# Start of Recorded data
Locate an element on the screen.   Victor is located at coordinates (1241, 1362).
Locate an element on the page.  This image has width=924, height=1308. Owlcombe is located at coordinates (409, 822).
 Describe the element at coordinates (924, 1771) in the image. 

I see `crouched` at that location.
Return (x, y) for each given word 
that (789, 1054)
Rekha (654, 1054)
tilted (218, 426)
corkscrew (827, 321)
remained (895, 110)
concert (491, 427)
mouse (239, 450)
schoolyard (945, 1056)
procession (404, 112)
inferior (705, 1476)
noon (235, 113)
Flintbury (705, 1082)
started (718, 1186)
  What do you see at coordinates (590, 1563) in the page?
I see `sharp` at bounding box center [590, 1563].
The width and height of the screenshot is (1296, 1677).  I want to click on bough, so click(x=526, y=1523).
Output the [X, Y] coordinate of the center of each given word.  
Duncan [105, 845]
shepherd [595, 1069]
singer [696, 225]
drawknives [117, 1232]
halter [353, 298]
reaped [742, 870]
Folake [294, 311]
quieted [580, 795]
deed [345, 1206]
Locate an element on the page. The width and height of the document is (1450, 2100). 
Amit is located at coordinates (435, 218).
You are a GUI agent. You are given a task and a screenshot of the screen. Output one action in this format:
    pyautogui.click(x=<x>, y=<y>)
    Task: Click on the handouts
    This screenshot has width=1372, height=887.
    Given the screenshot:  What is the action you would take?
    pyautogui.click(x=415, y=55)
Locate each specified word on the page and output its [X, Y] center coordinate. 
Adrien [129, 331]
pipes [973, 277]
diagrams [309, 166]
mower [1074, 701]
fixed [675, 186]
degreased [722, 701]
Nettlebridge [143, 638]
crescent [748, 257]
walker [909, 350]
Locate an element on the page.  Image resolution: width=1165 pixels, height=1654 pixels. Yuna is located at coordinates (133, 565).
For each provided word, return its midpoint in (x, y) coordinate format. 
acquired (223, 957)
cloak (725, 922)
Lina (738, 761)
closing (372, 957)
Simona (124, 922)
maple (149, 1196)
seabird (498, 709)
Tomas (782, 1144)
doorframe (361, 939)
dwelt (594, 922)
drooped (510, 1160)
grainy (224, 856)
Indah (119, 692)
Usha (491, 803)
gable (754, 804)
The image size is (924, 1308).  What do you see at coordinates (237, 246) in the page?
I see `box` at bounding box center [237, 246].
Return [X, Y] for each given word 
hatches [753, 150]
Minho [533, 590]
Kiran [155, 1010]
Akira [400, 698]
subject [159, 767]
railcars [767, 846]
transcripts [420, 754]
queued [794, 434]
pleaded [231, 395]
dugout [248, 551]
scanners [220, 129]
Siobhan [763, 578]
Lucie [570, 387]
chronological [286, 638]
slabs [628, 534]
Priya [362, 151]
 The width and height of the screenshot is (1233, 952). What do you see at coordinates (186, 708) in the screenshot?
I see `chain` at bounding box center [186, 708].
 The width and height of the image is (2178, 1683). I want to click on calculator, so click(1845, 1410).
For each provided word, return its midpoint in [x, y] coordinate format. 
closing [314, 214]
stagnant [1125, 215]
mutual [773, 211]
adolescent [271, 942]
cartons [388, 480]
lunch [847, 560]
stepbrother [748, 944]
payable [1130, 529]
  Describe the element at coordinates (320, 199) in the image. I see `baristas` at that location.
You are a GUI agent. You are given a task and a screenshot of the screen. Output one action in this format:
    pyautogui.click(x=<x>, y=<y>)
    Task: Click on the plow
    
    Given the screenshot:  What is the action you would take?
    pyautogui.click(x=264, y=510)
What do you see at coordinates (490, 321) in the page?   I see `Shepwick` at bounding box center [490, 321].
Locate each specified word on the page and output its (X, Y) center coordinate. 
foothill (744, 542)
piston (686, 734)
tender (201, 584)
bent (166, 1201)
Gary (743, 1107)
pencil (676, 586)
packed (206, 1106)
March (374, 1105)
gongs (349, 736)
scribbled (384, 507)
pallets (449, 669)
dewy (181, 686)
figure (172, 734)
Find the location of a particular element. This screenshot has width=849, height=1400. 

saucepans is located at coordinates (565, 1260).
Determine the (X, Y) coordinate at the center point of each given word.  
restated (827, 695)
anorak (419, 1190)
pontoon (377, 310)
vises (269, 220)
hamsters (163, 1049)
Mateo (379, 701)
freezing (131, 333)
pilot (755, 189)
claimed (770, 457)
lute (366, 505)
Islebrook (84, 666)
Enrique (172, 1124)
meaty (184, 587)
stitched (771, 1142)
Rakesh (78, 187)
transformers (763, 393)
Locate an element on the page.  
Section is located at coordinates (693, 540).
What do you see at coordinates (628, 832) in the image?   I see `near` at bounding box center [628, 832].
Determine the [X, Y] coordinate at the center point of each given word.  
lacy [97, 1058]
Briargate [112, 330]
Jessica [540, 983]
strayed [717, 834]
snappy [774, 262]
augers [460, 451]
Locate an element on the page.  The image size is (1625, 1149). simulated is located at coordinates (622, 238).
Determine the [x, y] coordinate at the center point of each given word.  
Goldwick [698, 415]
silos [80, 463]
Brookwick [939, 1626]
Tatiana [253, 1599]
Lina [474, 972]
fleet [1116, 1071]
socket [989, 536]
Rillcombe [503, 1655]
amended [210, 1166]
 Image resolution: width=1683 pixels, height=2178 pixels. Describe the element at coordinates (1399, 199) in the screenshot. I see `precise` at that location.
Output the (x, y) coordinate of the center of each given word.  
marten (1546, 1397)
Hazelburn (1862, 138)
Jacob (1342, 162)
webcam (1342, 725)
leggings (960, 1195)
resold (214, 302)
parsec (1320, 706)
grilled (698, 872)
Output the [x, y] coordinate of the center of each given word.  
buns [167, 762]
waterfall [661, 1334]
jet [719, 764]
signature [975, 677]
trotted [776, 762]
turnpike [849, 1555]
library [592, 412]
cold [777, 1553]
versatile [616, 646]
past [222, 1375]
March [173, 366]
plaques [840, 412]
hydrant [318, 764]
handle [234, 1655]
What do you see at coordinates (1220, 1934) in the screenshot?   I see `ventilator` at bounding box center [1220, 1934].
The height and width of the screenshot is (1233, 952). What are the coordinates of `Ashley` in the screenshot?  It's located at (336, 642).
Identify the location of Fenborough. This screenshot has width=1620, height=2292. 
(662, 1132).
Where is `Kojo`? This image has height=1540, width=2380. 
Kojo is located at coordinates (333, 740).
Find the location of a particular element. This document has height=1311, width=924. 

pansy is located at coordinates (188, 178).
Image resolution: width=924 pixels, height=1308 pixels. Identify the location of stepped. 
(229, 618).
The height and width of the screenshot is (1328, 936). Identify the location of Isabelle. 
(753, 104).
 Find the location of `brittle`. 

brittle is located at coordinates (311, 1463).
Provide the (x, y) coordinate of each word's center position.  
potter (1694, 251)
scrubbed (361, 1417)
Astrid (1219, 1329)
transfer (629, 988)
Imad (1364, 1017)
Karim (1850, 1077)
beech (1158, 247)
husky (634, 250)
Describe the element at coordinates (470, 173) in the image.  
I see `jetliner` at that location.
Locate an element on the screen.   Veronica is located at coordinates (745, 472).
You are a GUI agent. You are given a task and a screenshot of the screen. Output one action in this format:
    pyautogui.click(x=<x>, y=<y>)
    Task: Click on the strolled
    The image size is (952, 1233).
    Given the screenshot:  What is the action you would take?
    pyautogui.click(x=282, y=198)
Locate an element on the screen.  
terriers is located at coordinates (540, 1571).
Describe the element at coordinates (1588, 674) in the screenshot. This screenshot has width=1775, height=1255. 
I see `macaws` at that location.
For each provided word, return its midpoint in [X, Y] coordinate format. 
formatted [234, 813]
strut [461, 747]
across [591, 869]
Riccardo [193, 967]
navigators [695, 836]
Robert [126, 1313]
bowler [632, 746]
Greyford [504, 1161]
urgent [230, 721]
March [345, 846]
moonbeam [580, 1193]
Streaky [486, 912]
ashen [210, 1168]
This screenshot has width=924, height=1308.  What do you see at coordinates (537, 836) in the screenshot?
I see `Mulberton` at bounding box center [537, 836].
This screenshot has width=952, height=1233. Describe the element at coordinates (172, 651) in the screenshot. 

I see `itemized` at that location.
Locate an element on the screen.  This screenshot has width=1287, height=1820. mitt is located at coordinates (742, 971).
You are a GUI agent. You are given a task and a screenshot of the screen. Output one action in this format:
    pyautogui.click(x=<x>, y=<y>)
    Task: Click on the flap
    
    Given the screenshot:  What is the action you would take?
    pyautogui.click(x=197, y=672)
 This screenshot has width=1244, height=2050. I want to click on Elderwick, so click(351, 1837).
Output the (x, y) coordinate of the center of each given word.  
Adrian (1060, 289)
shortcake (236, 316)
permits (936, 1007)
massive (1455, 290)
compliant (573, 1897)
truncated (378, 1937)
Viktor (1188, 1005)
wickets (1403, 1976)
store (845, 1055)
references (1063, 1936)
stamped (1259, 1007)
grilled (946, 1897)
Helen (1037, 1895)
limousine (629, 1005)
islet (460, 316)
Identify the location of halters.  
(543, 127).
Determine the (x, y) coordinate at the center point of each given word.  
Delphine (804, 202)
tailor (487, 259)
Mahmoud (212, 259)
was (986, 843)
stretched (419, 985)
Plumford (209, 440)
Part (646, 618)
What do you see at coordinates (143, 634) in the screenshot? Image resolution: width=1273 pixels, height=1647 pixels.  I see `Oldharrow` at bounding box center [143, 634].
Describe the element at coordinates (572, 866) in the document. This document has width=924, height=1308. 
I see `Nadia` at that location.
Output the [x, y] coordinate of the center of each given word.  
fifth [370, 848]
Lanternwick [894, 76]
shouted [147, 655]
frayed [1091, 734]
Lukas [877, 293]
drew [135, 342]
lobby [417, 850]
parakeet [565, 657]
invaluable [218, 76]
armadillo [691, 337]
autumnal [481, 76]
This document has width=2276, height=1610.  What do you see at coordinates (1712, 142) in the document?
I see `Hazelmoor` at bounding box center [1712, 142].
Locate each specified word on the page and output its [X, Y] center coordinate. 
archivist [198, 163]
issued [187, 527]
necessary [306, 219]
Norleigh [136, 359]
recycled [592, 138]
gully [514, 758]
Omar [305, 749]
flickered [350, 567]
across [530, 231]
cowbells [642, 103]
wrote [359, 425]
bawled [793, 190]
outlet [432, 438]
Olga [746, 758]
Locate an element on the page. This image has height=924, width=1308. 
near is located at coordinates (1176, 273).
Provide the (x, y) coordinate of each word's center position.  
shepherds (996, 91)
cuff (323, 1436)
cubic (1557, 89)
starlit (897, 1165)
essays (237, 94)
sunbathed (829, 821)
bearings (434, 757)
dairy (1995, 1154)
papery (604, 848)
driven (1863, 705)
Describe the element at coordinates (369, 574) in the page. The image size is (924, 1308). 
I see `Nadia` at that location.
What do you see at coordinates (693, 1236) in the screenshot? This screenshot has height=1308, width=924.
# End of Recorded data
*Goal*
Reproduce the lines of the listing above, beginning at the line that contains "lunch [847, 560]" and stopping after the line that contains "vises (269, 220)". Give only those lines.

*Exercise result*
lunch [847, 560]
stepbrother [748, 944]
payable [1130, 529]
  Describe the element at coordinates (320, 199) in the image. I see `baristas` at that location.
You are a GUI agent. You are given a task and a screenshot of the screen. Output one action in this format:
    pyautogui.click(x=<x>, y=<y>)
    Task: Click on the plow
    
    Given the screenshot:  What is the action you would take?
    pyautogui.click(x=264, y=510)
What do you see at coordinates (490, 321) in the page?   I see `Shepwick` at bounding box center [490, 321].
Locate each specified word on the page and output its (X, Y) center coordinate. 
foothill (744, 542)
piston (686, 734)
tender (201, 584)
bent (166, 1201)
Gary (743, 1107)
pencil (676, 586)
packed (206, 1106)
March (374, 1105)
gongs (349, 736)
scribbled (384, 507)
pallets (449, 669)
dewy (181, 686)
figure (172, 734)
Find the location of a particular element. This screenshot has width=849, height=1400. 

saucepans is located at coordinates (565, 1260).
Determine the (X, Y) coordinate at the center point of each given word.  
restated (827, 695)
anorak (419, 1190)
pontoon (377, 310)
vises (269, 220)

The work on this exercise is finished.